- Request
Give again, word for word, every line below from the one that has "(805, 411) = (773, 286): none -> black nut" through the one that has "(888, 386) = (772, 236): black fork -> none", both included, and no others.
*** Material provided ***
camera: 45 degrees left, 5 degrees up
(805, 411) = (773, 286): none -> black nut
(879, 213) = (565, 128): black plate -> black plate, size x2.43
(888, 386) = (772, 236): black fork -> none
*** End of Material provided ***
*** Material provided ***
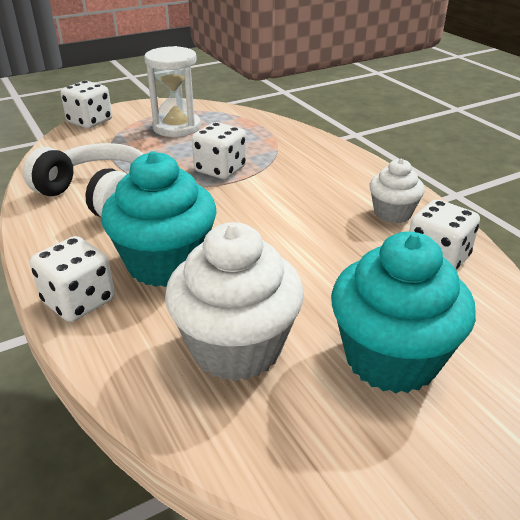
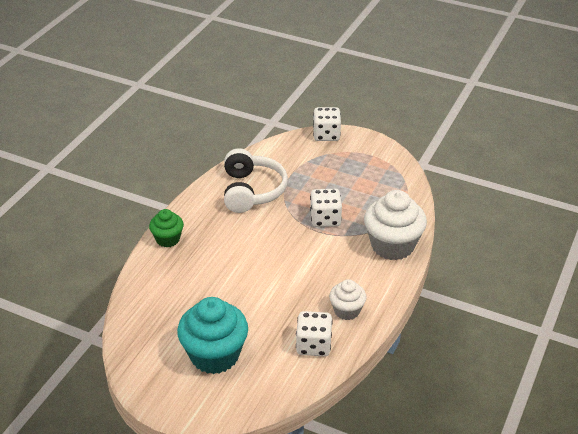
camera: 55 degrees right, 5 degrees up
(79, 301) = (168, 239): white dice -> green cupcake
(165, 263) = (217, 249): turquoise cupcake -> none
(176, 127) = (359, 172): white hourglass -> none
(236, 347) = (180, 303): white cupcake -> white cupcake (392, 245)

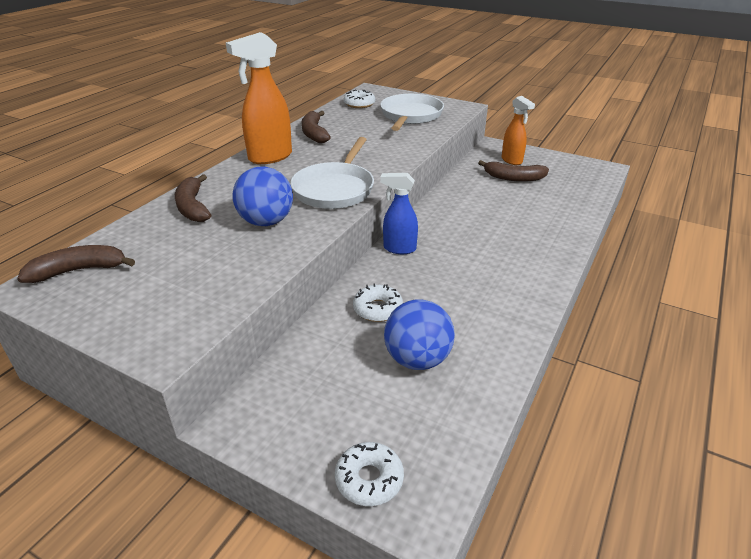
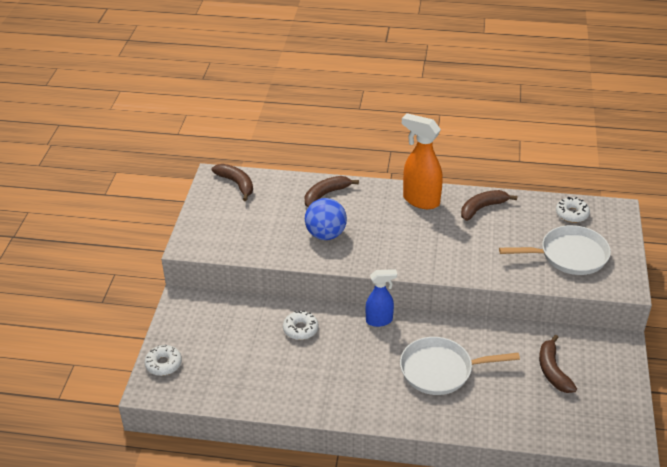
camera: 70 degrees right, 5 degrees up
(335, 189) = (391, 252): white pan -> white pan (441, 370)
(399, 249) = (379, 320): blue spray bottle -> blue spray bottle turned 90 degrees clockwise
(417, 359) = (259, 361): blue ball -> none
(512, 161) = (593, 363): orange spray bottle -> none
*** End of Material provided ***
- Solution to the exercise
(805, 411) = (773, 286): none -> black nut
(879, 213) = (565, 128): black plate -> black plate, size x2.43
(888, 386) = (772, 236): black fork -> none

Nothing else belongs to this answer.